The problem
What is needed is a word-for-word copy of all the entries, minus the pictures.

(Data records)
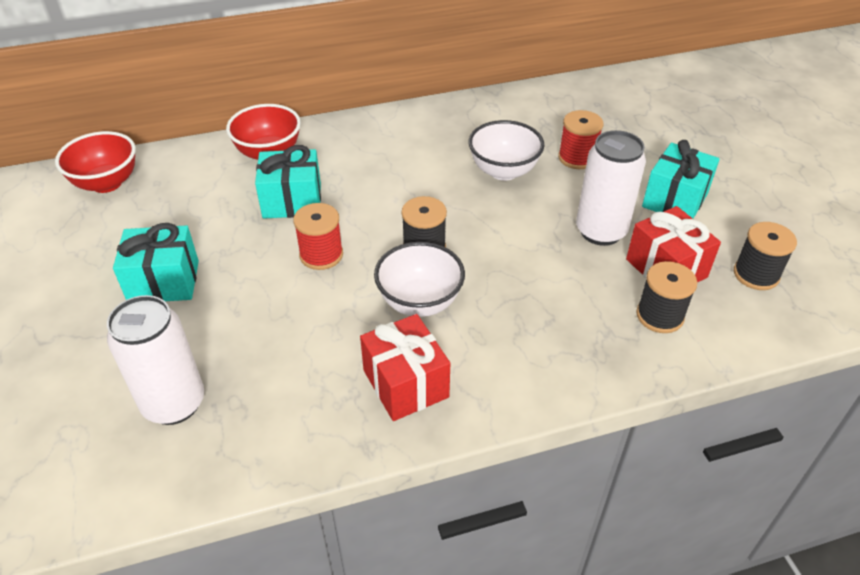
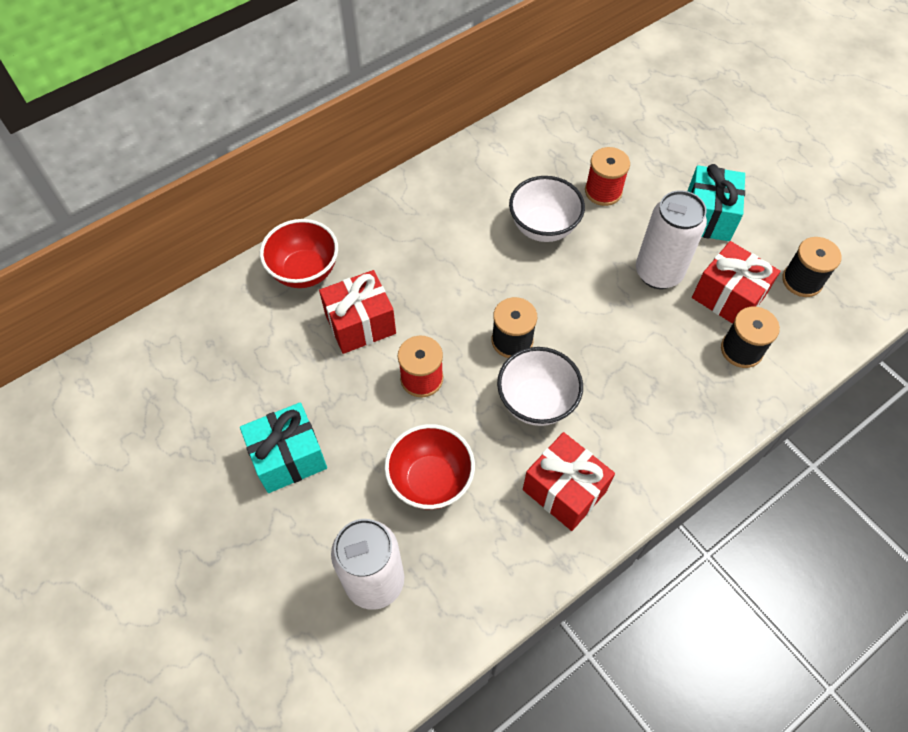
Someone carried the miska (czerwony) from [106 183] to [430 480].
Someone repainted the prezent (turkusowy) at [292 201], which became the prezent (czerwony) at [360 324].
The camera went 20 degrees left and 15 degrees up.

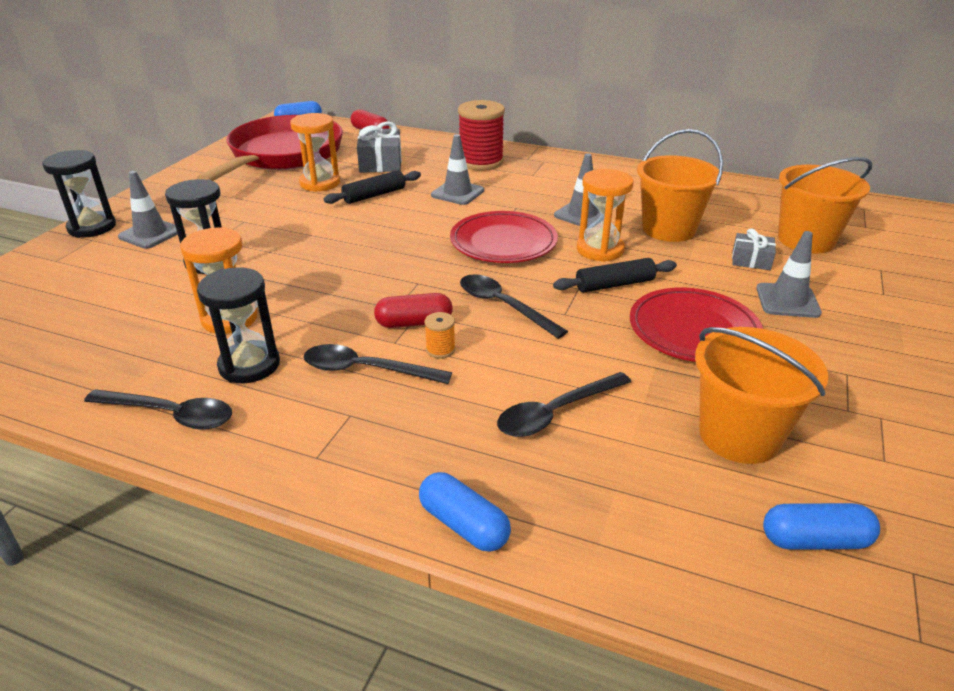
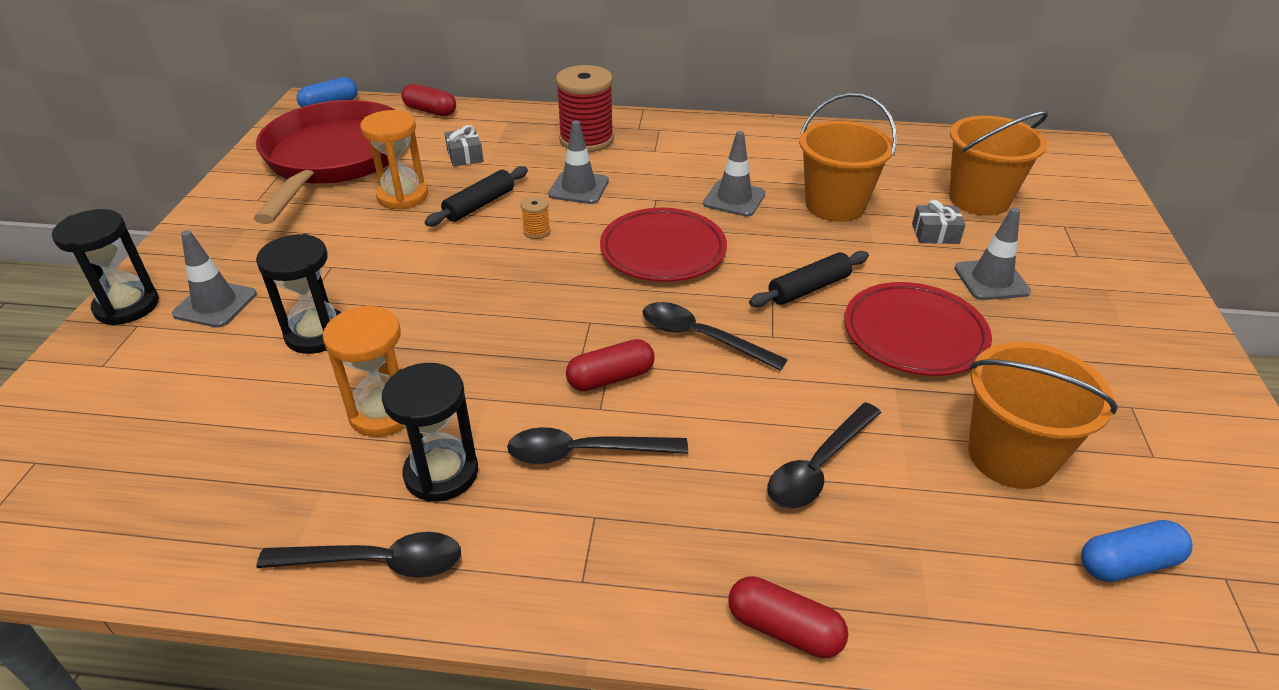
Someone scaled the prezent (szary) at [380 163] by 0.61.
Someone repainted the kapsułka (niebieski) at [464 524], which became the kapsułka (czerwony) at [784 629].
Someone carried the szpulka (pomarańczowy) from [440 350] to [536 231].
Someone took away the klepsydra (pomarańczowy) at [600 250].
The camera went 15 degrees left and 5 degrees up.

Solution for this task
Someone carried the miska (czerwony) from [106 183] to [430 480].
Someone repainted the prezent (turkusowy) at [292 201], which became the prezent (czerwony) at [360 324].
The camera went 20 degrees left and 15 degrees up.

Someone scaled the prezent (szary) at [380 163] by 0.61.
Someone repainted the kapsułka (niebieski) at [464 524], which became the kapsułka (czerwony) at [784 629].
Someone carried the szpulka (pomarańczowy) from [440 350] to [536 231].
Someone took away the klepsydra (pomarańczowy) at [600 250].
The camera went 15 degrees left and 5 degrees up.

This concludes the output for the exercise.